Exercise requirements |
Please copy the leading lines of the entries below exactly, concluding with the line in which "white rocket: 4 -> 5" occurs.

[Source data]
-- Opening Marker --

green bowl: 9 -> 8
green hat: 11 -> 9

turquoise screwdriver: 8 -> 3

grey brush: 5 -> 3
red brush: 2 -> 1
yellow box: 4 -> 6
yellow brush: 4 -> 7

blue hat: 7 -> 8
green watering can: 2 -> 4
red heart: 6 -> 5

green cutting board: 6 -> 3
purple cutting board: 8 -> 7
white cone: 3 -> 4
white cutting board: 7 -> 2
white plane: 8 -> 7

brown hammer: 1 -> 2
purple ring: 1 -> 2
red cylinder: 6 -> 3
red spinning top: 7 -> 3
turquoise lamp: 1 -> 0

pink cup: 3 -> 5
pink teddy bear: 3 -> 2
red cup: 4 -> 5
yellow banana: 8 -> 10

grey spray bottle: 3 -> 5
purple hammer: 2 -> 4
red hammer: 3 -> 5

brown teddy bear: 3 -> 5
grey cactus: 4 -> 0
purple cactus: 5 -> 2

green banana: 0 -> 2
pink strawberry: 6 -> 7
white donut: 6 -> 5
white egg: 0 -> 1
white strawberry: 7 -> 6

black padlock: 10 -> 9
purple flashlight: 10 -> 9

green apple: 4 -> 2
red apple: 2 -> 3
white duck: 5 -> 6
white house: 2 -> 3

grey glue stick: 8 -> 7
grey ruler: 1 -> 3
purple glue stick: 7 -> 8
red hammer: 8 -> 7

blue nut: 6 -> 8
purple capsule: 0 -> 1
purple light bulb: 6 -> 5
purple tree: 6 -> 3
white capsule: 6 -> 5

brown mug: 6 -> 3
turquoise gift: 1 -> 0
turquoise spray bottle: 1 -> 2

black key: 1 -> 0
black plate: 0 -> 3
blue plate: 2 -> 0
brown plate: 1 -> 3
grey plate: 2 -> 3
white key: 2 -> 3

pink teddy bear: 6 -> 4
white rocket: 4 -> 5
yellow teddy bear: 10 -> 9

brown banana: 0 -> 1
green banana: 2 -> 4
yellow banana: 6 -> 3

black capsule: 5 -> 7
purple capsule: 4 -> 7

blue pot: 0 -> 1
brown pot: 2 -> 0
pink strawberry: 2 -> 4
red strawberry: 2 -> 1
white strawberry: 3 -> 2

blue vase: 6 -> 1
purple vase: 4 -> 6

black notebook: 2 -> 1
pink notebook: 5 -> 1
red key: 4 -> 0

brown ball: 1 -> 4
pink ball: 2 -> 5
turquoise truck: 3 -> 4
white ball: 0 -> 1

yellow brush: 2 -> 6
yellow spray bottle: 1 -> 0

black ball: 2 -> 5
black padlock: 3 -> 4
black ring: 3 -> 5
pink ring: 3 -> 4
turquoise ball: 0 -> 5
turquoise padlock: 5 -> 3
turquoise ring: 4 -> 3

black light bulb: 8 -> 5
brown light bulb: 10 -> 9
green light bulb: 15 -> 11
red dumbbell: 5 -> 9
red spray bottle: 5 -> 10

-- Closing Marker --

Solution to this task |
green bowl: 9 -> 8
green hat: 11 -> 9

turquoise screwdriver: 8 -> 3

grey brush: 5 -> 3
red brush: 2 -> 1
yellow box: 4 -> 6
yellow brush: 4 -> 7

blue hat: 7 -> 8
green watering can: 2 -> 4
red heart: 6 -> 5

green cutting board: 6 -> 3
purple cutting board: 8 -> 7
white cone: 3 -> 4
white cutting board: 7 -> 2
white plane: 8 -> 7

brown hammer: 1 -> 2
purple ring: 1 -> 2
red cylinder: 6 -> 3
red spinning top: 7 -> 3
turquoise lamp: 1 -> 0

pink cup: 3 -> 5
pink teddy bear: 3 -> 2
red cup: 4 -> 5
yellow banana: 8 -> 10

grey spray bottle: 3 -> 5
purple hammer: 2 -> 4
red hammer: 3 -> 5

brown teddy bear: 3 -> 5
grey cactus: 4 -> 0
purple cactus: 5 -> 2

green banana: 0 -> 2
pink strawberry: 6 -> 7
white donut: 6 -> 5
white egg: 0 -> 1
white strawberry: 7 -> 6

black padlock: 10 -> 9
purple flashlight: 10 -> 9

green apple: 4 -> 2
red apple: 2 -> 3
white duck: 5 -> 6
white house: 2 -> 3

grey glue stick: 8 -> 7
grey ruler: 1 -> 3
purple glue stick: 7 -> 8
red hammer: 8 -> 7

blue nut: 6 -> 8
purple capsule: 0 -> 1
purple light bulb: 6 -> 5
purple tree: 6 -> 3
white capsule: 6 -> 5

brown mug: 6 -> 3
turquoise gift: 1 -> 0
turquoise spray bottle: 1 -> 2

black key: 1 -> 0
black plate: 0 -> 3
blue plate: 2 -> 0
brown plate: 1 -> 3
grey plate: 2 -> 3
white key: 2 -> 3

pink teddy bear: 6 -> 4
white rocket: 4 -> 5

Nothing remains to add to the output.